GIVEN RECORDS section start
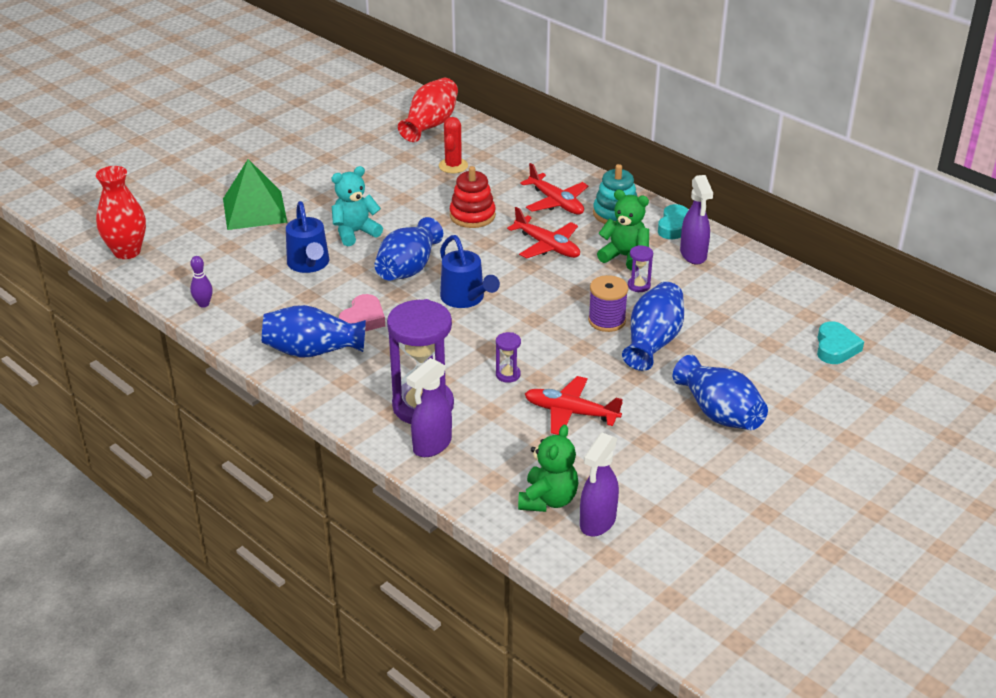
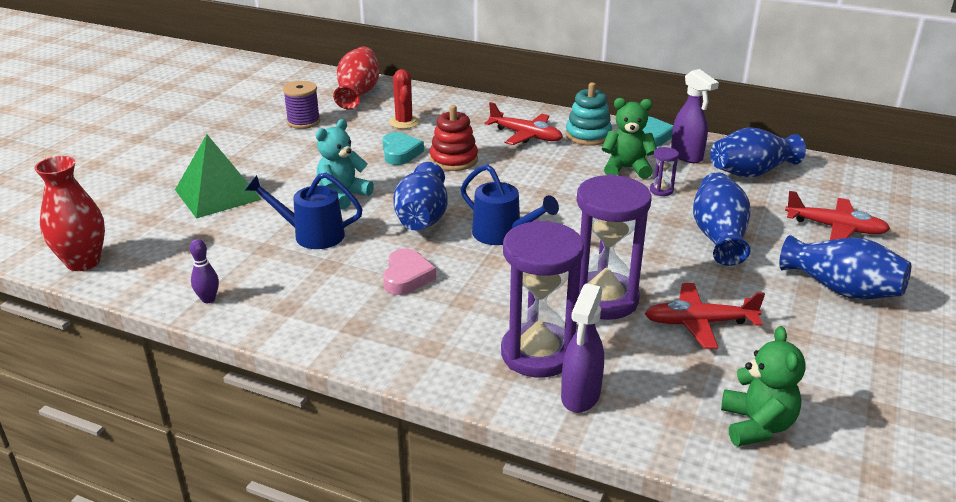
camera: 20 degrees left, 5 degrees down
(309, 265) = (311, 235): blue watering can -> blue watering can turned 135 degrees clockwise
(312, 351) = (370, 322): blue vase -> blue vase (751, 172)
(508, 375) = (604, 299): purple hourglass -> purple hourglass, size x2.40
(547, 246) = (547, 173): red plane -> red plane (835, 228)
(597, 522) = (830, 437): purple spray bottle -> none
(607, 320) = (658, 227): purple spool -> purple spool (303, 122)
(835, 347) = (882, 207): turquoise heart -> turquoise heart (400, 153)

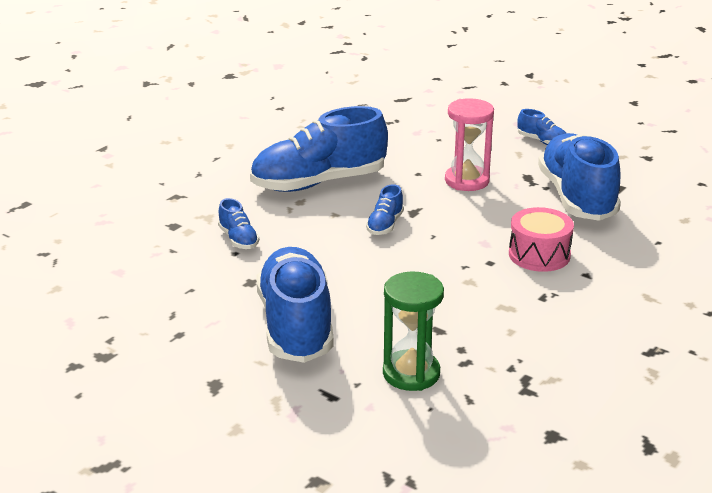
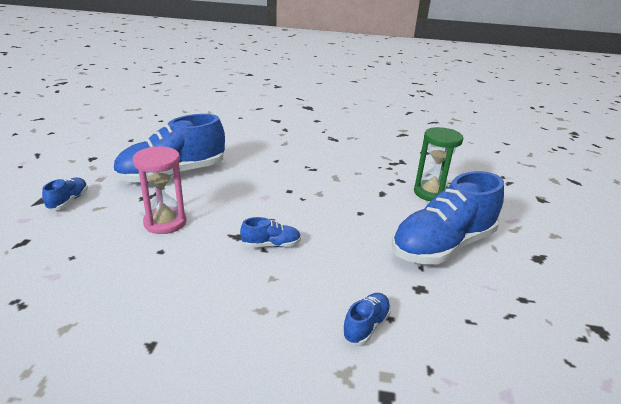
camera: 120 degrees left, 0 degrees up
(319, 183) = (212, 311): blue shoe -> none
(539, 255) = (265, 176): pink drum -> none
GIVEN RECORDS section end
* [YOUR ASSIGNMENT]
Find each line in the data above with the word "blue", then copy it.

* [SOLVED EXERCISE]
(309, 265) = (311, 235): blue watering can -> blue watering can turned 135 degrees clockwise
(312, 351) = (370, 322): blue vase -> blue vase (751, 172)
(319, 183) = (212, 311): blue shoe -> none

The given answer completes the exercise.